→ Data excerpts:
★ ★ ★ ★ ★ ★ ★
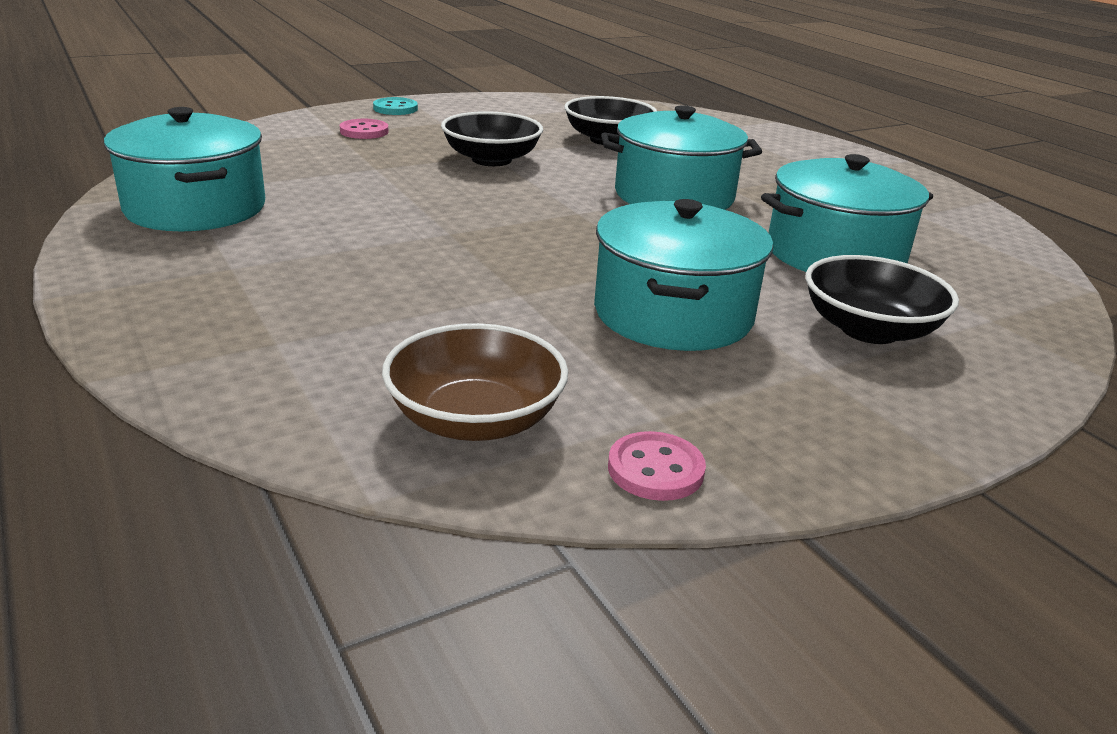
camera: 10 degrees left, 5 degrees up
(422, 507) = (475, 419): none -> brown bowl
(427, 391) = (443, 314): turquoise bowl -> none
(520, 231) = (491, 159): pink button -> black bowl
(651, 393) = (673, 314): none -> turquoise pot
★ ★ ★ ★ ★ ★ ★
→ Exercise details: Please reproduce the records above exactly and leave any picture behind.

→ Solution:
camera: 10 degrees left, 5 degrees up
(422, 507) = (475, 419): none -> brown bowl
(427, 391) = (443, 314): turquoise bowl -> none
(520, 231) = (491, 159): pink button -> black bowl
(651, 393) = (673, 314): none -> turquoise pot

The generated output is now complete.